Challenge. Count the lines in the items below that contain the string "numericTimeSignature", treating uppercase and lowercase as different. Give only the number.
Start Information given
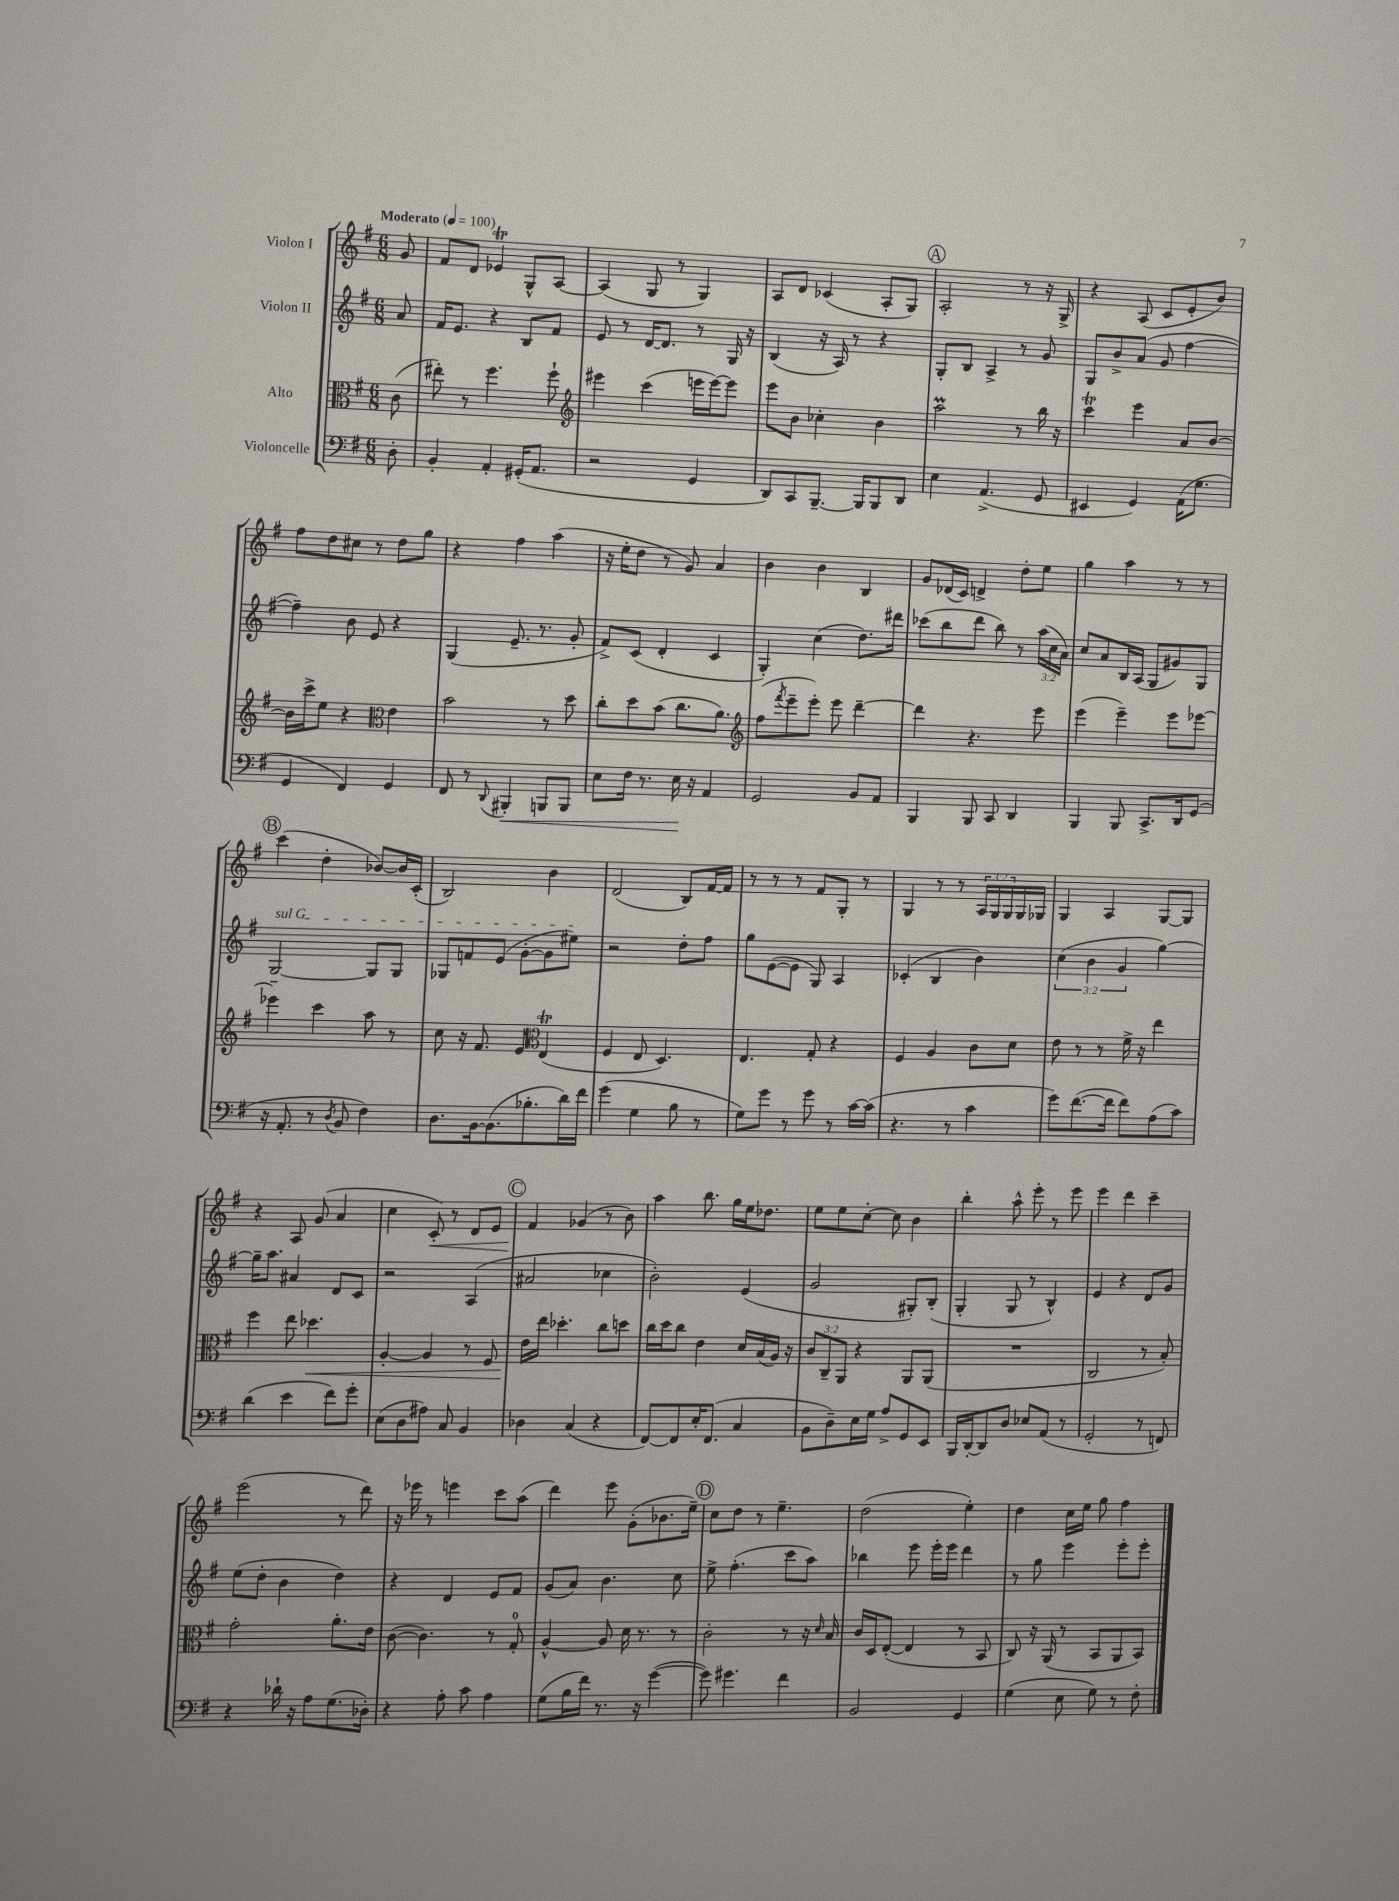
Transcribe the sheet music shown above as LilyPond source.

<<
\new StaffGroup <<
\new Staff = "s0" \with { instrumentName = "Violon I" } {
    \clef treble \key g \major \numericTimeSignature \time 6/8 \override Staff.TupletNumber.text = #tuplet-number::calc-fraction-text \partial 8 \tempo "Moderato" 4 = 100
    g'8 |
    fis'8 d'8 ees'4\trill g8-^ a8~ |
    a4( g8 r8 g4) |
    a8 d'8 ces'4( a8-. g8) |
    \mark \markup { \circle "A" } a2-. r8 r16 g16-> |
    r4 a8( c'8 e'8-. b'8) |
    fis''8 d''8 cis''8 r8 d''8 g''8 |
    r4 fis''4 a''4( |
    r16 e''16-. d''8 r8 g'8) a'4 |
    b'4 b'4 b4 |
    g'8 des'16( c'16) d'4-> d''8-. e''8 |
    g''4 a''4 r8 r8 |
    \mark \markup { \circle "B" } c'''4( d''4-. bes'8~) bes'16 c'16-.( |
    b2) b'4 |
    d'2( b8) fis'16~ fis'16 |
    r8 r8 r8 fis'8 g8-. r8 |
    g4 r8 r8 \tuplet 3/2 { a16 g16 g16 } g16 ges16 |
    g4 a4 g8~ g8 |
    r4 a8 g'8( a'4 |
    c''4 c'8-.\<) r8 d'8 e'8 |
    \mark \markup { \circle "C" } fis'4\! ges'4( r8 b'8) |
    a''4 b''8. g''16 e''16 des''8. |
    e''8 e''8 c''8~-. c''8 b'4 |
    b''4-. a''8-^ e'''8-. r8 e'''8 |
    e'''4 d'''4 c'''4-- |
    e'''2( r8 d'''8) |
    r16 ees'''16 r8 e'''4 c'''8 a''8( |
    d'''4) e'''8 g'8-.( bes'8. e''16--) |
    \mark \markup { \circle "D" } c''8 d''8 r8 e''4.-- |
    d''2( e''4-.) |
    d''4 c''16 e''16 g''8 fis''4 \bar "|." |
}
\new Staff = "s1" \with { instrumentName = "Violon II" } {
    \clef treble \key g \major \numericTimeSignature \time 6/8 \override Staff.TupletNumber.text = #tuplet-number::calc-fraction-text \partial 8
    a'8 |
    fis'16 e'8. r4 b8 fis'8 |
    e'8 r8 d'16~ d'8. r8 g16 r16 |
    b4( r16 a16) r8 r4 |
    \mark \markup { \circle "A" } g8-. b8 a4-> r8 g'8 |
    g8 b'8-> a'8( g'8 fis''4~ |
    fis''4--) b'8 e'8 r4 |
    g4( e'8.-- r8. g'8-. |
    fis'8->) c'8( d'4-. c'4 |
    g4-.) c''4( d''8.) dis'''16 |
    ces'''8( b''8 d'''8 b''8) r8 \tuplet 3/2 { a''16( c''16 a'16) } |
    c''8 a'8 b16 a16( g8 gis'8) g8 |
    \mark \markup { \circle "B" } \once \override TextSpanner.bound-details.left.text = \markup { \italic "sul G" } g2~\startTextSpan g8 g8 |
    ges8 f'8 e'8( g'8~-. g'8 eis''8\stopTextSpan) |
    r2 d''8-. fis''8 |
    g''8 e'8~( e'8 g8) a4 |
    ces'4-.( b4 b'4) |
    \tuplet 3/2 { c''4( b'4 g'4 } g''4~) |
    g''16-- a''8. ais'4 d'8 c'8 |
    r2 a4( |
    \mark \markup { \circle "C" } ais'2 ces''4 |
    b'2-.) e'4( |
    g'2 gis8-.) b8-.( |
    g4-. g8 r8 b4-^) |
    e'4 r4 d'8 g'8 |
    e''8( d''8-. b'4 d''4) |
    r4 d'4 e'8 fis'8 |
    g'8( a'8) b'4. c''8 |
    \mark \markup { \circle "D" } e''8-> fis''4.-.( c'''8 a''8) |
    bes''4 e'''8 e'''16-. e'''16 d'''4 |
    r8 g''8 e'''4 e'''8-. e'''8-. \bar "|." |
}
\new Staff = "s2" \with { instrumentName = "Alto" } {
    \clef alto \key g \major \numericTimeSignature \time 6/8 \override Staff.TupletNumber.text = #tuplet-number::calc-fraction-text \partial 8
    c'8( |
    eis''8-.) r8 fis''4. fis''8-! |
    \clef treble eis'''4 c'''4( e'''16 e'''16~) e'''8 |
    e'''8 b'8 ces''4-. b'4 |
    \mark \markup { \circle "A" } a''2\prall r8 b''16 r16 |
    c'''4\trill e'''4 a'8 b'8~ |
    b'16 c'''16-> e''8 r4 \clef alto e'4 |
    b'2 r8 d''8 |
    c''8-. d''8 b'8( c''8. a'8.) |
    \clef treble fis''8( \acciaccatura { fis'''8 } e'''8-- e'''8-.) e'''8 d'''4~-- |
    d'''4 r4. e'''8 |
    e'''4( e'''4--) e'''8 ees'''8~ |
    \mark \markup { \circle "B" } ees'''4-- c'''4 a''8 r8 |
    c''8 r16 fis'8. e'8 \clef alto e4\trill( |
    fis4 e8 d4.) |
    e4. g8-. r4 |
    fis4 a4 c'8 d'8 |
    e'8 r8 r8 fis'16-> r16 e''4 |
    fis''4 e''8 des''4.\< |
    a4~-. a4 r8 fis8 |
    \mark \markup { \circle "C" } e'16\! e''16 des''4.-. c''8 d''8 |
    c''16 d''16 c''8 e'4 d'16 b16( a16) r16 |
    \tuplet 3/2 { c'8 c8-- a,8 } r4 a,8 a,8( |
    R2. |
    c2 r8 b8-.) |
    g'2-. a'8.-. e'16 |
    c'8~( c'4.) r8 g8-0-. |
    a4~-^ a8 d'16 r8. r8 |
    \mark \markup { \circle "D" } c'2-. r8 r16 \grace { d'16 } b16 |
    c'16 d16 e8~-.( e4 r8 b,8 |
    c8) r16 a,16( r8 b,8 a,8 b,8) \bar "|." |
}
\new Staff = "s3" \with { instrumentName = "Violoncelle" } {
    \clef bass \key g \major \numericTimeSignature \time 6/8 \partial 8
    d8-. |
    b,4-. a,4-. gis,16-.( a,8. |
    r2 g,4 |
    d,8) c,8 b,,8.~-- b,,16 b,,8 d,8 |
    \mark \markup { \circle "A" } e4 a,4.->( g,8 |
    eis,4 g,4) a,16( g8. |
    g,4 fis,4) g,4 |
    fis,8 r8 \appoggiatura { d,8 } bis,,4-.\< b,,8 b,,8 |
    e8 fis16 r8. e16\! r16 a,4 |
    g,2 b,8 a,8 |
    b,,4 b,,8 c,8 d,4 |
    b,,4 b,,8 c,8.-> d,16 g,8( |
    \mark \markup { \circle "B" } r16 a,8.-. r8 \acciaccatura { d8 } b,8 fis4) |
    d8. b,16~ b,8.( bes8.-. d'16) fis'16 |
    g'4( g4 b8 r8 |
    g8) g'8 r8 g'8 r8 c'16~ c'16( |
    r4. r8 c'4 |
    g'8) fis'8.~( fis'16 fis'8) a8( c'8) |
    d'4( e'4 fis'8) g'8-. |
    e8( d8 ais8) c8 b,4 |
    \mark \markup { \circle "C" } des4 c4( r4 |
    fis,8~) fis,8 e16-. fis,8.( c4 |
    b,8 d8--) e16 g16 a8-> g,8 e,8 |
    b,,16 d,16~-. d,8 d8 ees8 a,8( r8 |
    g,2-. r8 f,8) |
    r4 des'16-! r16 a8 g8.( des16-.) |
    r4 a8-. c'8 a4 |
    g8( b16 fis'16) r8. r16 g'4~( |
    \mark \markup { \circle "D" } g'8) gis'4. fis'4 |
    b,2 g,4 |
    g4( e8 g8) r8 fis8-. \bar "|." |
}
>>
>>
\layout { \context { \Score \remove "Bar_number_engraver" } }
End Information given
Output. 4